'''

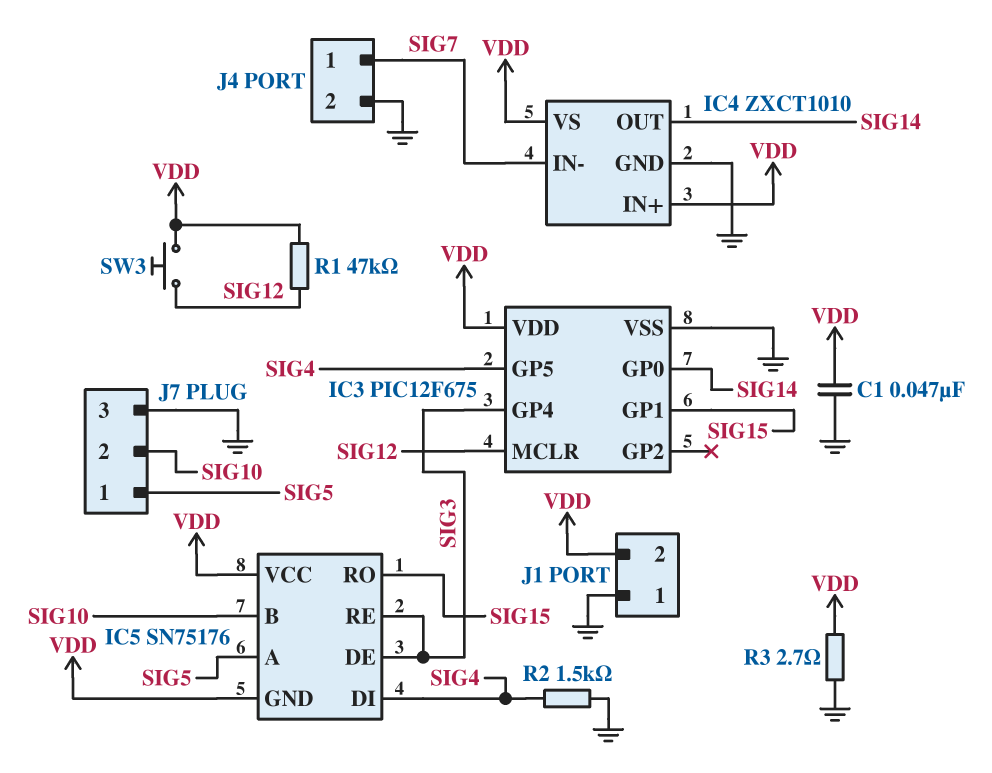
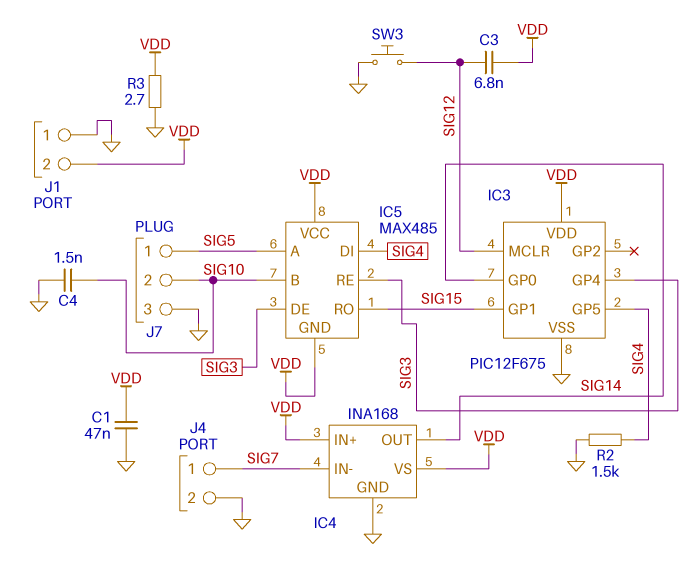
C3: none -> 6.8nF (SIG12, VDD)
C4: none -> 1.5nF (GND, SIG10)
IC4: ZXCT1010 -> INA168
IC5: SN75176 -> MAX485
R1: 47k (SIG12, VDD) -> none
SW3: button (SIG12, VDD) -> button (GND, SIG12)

'''

■ ASSIGNMENT:
Exact copies of the lines from the one containing "IC5: SN75176 -> MAX485" through the final line of the records are all the answer should hold.

■ SOLUTION TO THIS PROBLEM:
IC5: SN75176 -> MAX485
R1: 47k (SIG12, VDD) -> none
SW3: button (SIG12, VDD) -> button (GND, SIG12)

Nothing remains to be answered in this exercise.